:: Task input ::

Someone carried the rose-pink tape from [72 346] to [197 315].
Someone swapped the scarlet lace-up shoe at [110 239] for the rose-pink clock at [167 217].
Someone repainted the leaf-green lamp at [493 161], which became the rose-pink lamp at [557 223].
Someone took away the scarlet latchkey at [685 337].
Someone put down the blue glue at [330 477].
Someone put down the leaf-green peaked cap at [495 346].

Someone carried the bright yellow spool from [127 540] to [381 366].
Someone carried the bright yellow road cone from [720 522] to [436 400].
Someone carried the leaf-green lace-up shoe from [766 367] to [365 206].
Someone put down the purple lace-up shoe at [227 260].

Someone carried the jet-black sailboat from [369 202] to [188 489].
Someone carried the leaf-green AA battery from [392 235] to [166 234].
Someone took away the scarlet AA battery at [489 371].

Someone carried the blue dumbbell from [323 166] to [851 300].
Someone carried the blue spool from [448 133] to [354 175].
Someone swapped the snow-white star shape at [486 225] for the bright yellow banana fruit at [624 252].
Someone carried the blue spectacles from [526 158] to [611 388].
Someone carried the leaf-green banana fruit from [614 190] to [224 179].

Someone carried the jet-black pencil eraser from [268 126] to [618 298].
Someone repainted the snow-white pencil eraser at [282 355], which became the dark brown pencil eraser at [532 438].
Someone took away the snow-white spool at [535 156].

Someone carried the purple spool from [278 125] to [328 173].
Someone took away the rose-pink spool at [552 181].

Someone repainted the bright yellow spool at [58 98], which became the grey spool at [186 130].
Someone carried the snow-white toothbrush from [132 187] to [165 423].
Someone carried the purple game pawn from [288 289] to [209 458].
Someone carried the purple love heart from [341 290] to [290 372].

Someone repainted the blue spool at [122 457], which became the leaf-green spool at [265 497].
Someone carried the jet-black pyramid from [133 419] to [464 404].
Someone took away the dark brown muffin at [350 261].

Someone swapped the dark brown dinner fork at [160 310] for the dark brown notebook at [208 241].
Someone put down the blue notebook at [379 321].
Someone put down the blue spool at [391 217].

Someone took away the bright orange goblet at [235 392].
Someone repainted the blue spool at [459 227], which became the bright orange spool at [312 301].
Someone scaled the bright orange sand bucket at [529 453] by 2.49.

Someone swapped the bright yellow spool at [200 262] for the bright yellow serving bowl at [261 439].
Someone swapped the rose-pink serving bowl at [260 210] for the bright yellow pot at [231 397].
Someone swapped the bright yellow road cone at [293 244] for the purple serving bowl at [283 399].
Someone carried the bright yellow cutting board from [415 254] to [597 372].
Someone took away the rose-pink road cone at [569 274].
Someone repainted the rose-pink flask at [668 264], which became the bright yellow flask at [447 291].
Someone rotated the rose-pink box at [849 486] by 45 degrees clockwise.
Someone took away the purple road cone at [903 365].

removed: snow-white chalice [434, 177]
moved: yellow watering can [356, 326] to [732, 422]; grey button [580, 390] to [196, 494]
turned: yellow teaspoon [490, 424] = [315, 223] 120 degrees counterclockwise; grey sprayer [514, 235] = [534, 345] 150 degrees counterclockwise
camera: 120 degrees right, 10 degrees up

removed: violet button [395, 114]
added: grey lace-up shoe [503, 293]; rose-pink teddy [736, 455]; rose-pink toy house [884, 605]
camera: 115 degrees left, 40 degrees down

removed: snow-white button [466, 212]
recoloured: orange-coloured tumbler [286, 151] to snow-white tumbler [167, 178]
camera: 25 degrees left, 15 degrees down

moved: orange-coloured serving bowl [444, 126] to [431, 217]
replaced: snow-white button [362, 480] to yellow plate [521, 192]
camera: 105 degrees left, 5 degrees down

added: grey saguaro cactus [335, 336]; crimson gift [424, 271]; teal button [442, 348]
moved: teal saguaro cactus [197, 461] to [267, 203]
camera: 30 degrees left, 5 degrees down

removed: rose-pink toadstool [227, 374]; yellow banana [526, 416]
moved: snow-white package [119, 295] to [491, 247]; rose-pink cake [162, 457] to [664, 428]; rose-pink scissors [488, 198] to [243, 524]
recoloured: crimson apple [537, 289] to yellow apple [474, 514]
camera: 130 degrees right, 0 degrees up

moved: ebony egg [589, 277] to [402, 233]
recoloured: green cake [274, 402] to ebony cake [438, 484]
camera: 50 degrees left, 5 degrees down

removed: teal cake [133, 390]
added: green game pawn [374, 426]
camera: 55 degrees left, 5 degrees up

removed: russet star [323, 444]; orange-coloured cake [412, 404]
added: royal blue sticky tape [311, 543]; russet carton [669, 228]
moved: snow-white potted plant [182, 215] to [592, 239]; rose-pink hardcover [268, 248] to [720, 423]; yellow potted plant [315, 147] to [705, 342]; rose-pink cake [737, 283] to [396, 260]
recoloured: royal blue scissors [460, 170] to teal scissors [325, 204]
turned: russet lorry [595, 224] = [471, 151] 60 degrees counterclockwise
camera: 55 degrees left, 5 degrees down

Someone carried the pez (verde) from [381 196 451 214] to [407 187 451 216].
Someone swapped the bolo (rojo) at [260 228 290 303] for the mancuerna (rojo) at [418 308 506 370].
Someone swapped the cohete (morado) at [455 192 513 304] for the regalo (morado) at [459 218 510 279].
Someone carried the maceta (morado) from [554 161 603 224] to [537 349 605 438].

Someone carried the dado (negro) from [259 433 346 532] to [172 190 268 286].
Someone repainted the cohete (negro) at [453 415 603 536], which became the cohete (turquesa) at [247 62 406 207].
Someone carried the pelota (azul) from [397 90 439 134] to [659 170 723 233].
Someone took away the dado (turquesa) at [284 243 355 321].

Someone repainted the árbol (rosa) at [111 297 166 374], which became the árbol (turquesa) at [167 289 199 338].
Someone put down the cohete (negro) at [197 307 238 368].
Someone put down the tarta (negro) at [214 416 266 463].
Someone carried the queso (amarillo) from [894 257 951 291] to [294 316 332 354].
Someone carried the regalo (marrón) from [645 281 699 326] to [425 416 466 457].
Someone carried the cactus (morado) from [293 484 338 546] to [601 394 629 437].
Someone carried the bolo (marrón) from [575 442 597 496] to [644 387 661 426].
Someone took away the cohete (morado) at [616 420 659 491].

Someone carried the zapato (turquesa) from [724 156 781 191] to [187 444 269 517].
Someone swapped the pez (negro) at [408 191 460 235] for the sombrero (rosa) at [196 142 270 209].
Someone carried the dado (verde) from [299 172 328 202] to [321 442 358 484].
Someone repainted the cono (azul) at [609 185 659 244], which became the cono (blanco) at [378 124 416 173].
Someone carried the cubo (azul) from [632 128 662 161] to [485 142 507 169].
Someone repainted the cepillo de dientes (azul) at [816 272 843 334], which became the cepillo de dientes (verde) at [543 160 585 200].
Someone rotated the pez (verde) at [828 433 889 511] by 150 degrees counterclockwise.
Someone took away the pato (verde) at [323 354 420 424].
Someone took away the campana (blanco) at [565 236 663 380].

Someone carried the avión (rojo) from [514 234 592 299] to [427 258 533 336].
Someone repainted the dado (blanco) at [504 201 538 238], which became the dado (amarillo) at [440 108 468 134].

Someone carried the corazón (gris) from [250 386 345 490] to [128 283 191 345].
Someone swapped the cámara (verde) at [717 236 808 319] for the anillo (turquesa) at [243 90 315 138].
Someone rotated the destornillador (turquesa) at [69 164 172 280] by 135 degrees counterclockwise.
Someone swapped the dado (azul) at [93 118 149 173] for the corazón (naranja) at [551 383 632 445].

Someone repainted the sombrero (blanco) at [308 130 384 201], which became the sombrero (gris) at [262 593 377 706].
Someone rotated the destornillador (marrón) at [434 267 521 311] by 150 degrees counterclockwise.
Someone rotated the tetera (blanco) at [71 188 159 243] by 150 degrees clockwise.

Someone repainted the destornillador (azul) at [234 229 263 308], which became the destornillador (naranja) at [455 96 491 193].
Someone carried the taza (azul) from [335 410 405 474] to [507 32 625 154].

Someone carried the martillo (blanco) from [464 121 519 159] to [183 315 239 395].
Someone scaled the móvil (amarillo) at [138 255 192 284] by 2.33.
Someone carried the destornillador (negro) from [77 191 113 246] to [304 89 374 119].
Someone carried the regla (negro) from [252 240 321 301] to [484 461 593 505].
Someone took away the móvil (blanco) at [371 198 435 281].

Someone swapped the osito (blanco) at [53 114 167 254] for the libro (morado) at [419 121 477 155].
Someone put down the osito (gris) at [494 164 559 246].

:::

Word for word, restate the lines of the data above that fall between the line holding "moved: yellow watering" and the line holding "turned: yellow teaspoon", inclusive, and no other lines.

→ Answer to the problem
moved: yellow watering can [356, 326] to [732, 422]; grey button [580, 390] to [196, 494]
turned: yellow teaspoon [490, 424] = [315, 223] 120 degrees counterclockwise; grey sprayer [514, 235] = [534, 345] 150 degrees counterclockwise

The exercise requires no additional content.